Image change detection data:

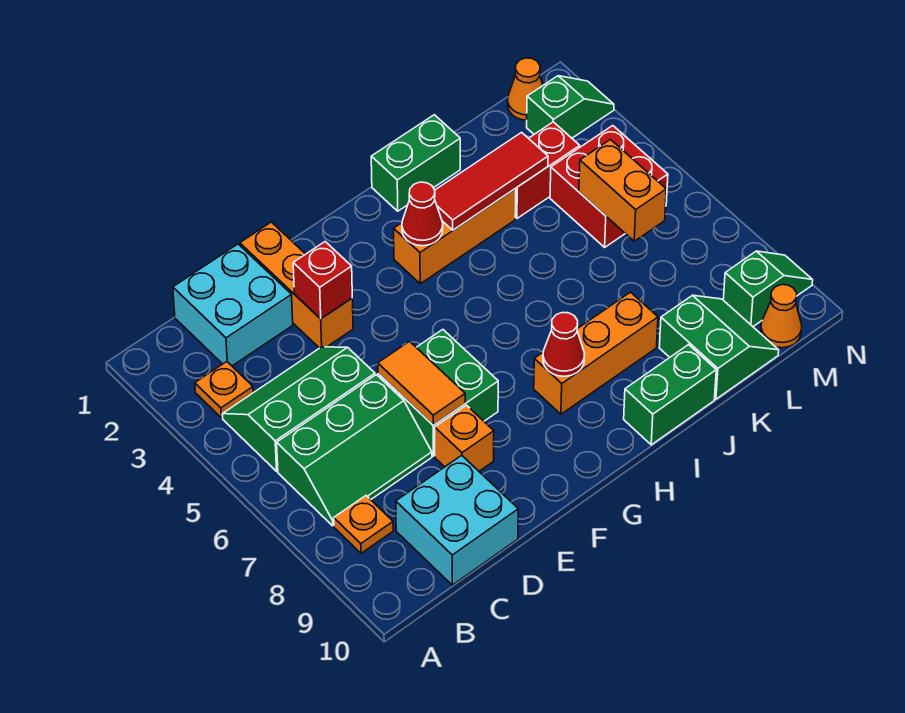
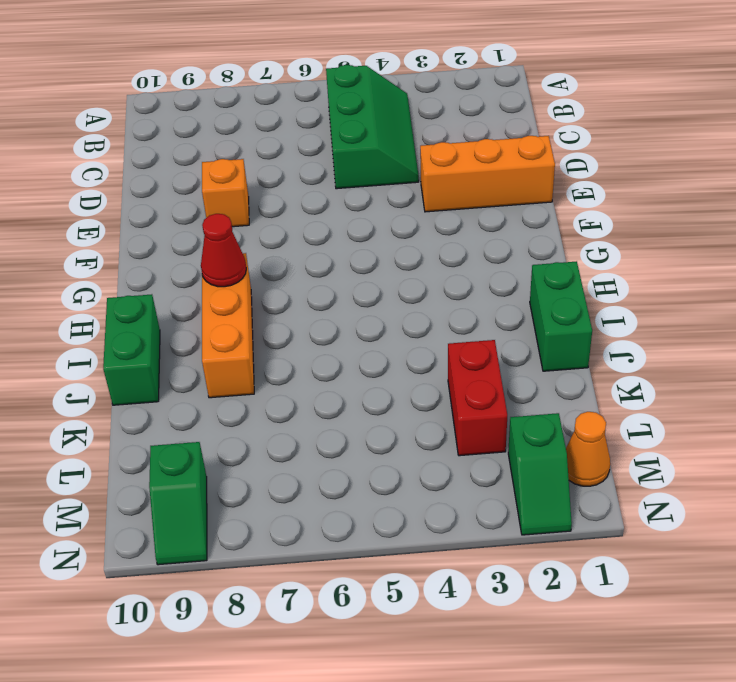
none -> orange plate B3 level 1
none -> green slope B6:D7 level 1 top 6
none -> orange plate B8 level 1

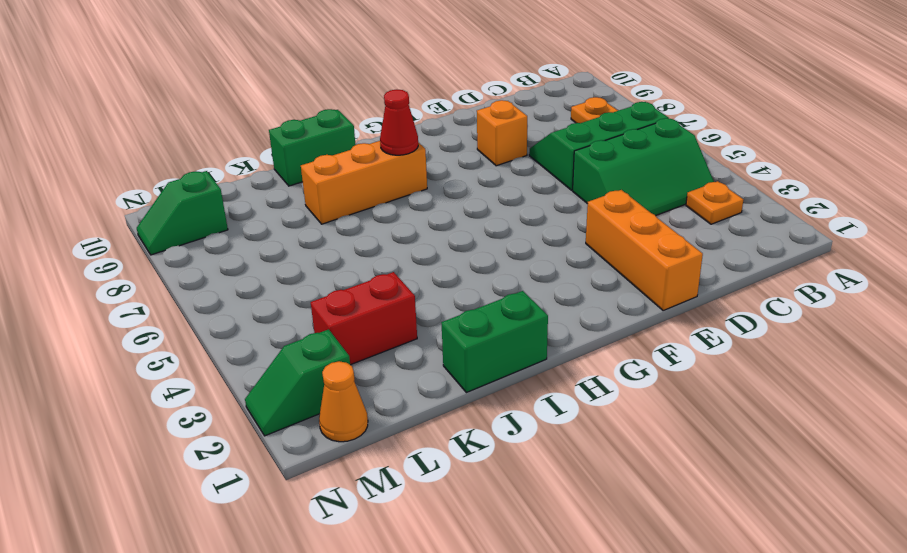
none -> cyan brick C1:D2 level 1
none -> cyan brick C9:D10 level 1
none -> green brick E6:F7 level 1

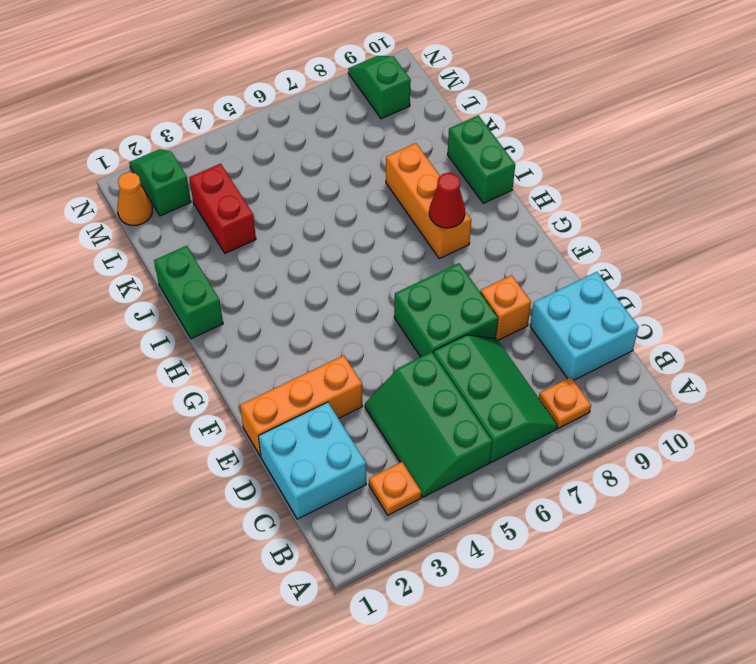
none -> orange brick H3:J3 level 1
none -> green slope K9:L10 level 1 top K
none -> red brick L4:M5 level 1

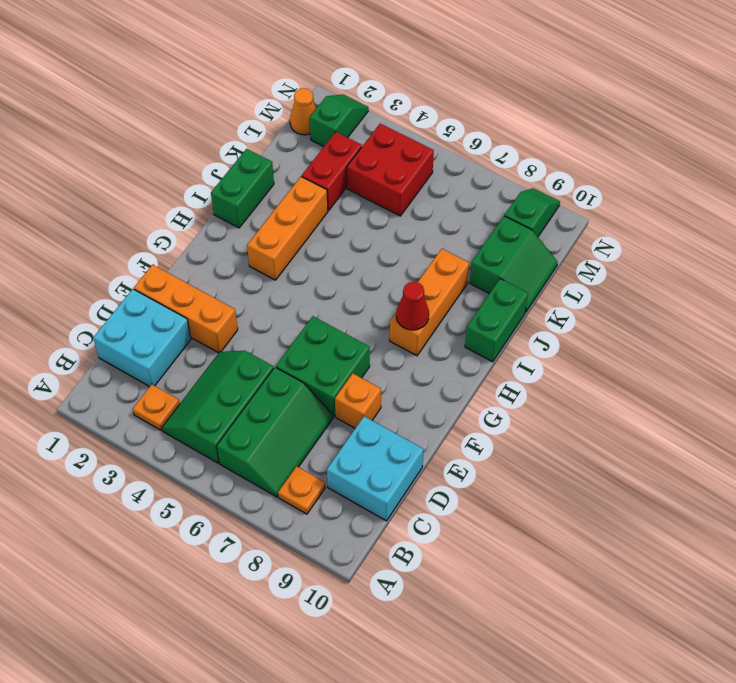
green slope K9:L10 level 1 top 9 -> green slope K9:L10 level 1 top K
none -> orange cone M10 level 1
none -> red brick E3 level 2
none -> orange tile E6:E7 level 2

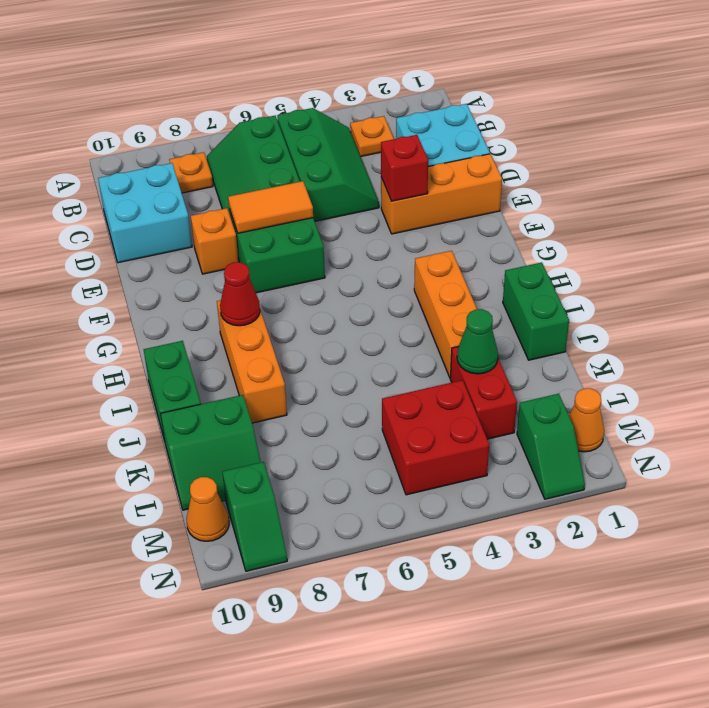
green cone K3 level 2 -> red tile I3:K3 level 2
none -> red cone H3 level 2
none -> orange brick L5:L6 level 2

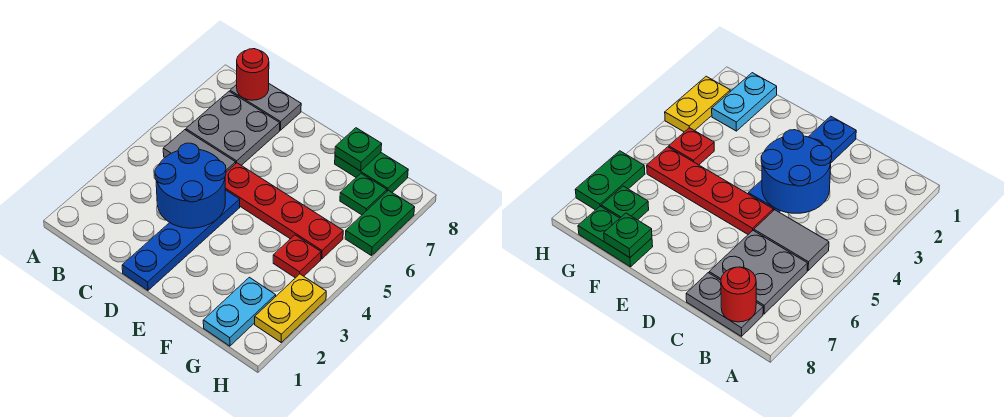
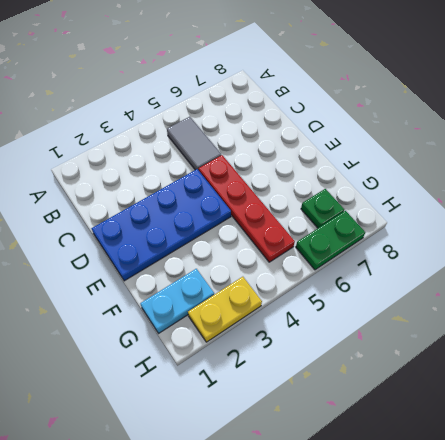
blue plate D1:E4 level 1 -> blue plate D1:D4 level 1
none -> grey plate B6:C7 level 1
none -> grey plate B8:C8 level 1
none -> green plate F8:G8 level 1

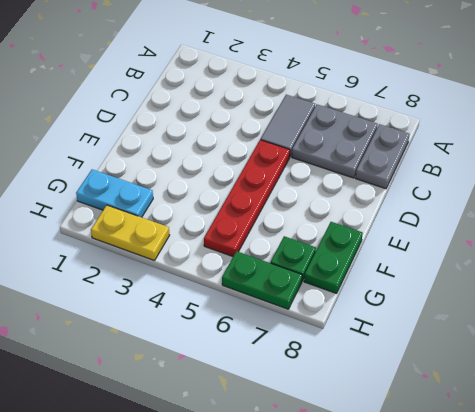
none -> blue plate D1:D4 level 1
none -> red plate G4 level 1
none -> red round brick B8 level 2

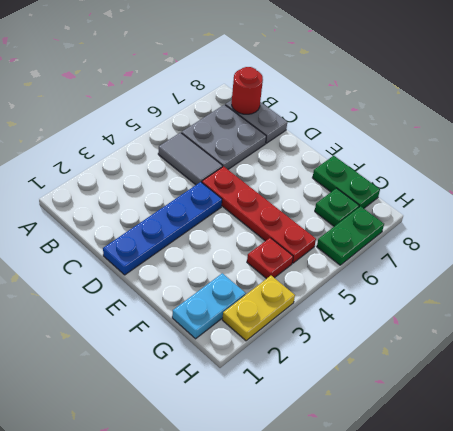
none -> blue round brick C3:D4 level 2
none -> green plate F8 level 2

_Task item_
Each entry above is to be restated exactly, without its images.

_Solution below_
none -> orange plate B3 level 1
none -> green slope B6:D7 level 1 top 6
none -> orange plate B8 level 1

none -> cyan brick C1:D2 level 1
none -> cyan brick C9:D10 level 1
none -> green brick E6:F7 level 1

none -> orange brick H3:J3 level 1
none -> green slope K9:L10 level 1 top K
none -> red brick L4:M5 level 1

green slope K9:L10 level 1 top 9 -> green slope K9:L10 level 1 top K
none -> orange cone M10 level 1
none -> red brick E3 level 2
none -> orange tile E6:E7 level 2

green cone K3 level 2 -> red tile I3:K3 level 2
none -> red cone H3 level 2
none -> orange brick L5:L6 level 2

blue plate D1:E4 level 1 -> blue plate D1:D4 level 1
none -> grey plate B6:C7 level 1
none -> grey plate B8:C8 level 1
none -> green plate F8:G8 level 1

none -> blue plate D1:D4 level 1
none -> red plate G4 level 1
none -> red round brick B8 level 2

none -> blue round brick C3:D4 level 2
none -> green plate F8 level 2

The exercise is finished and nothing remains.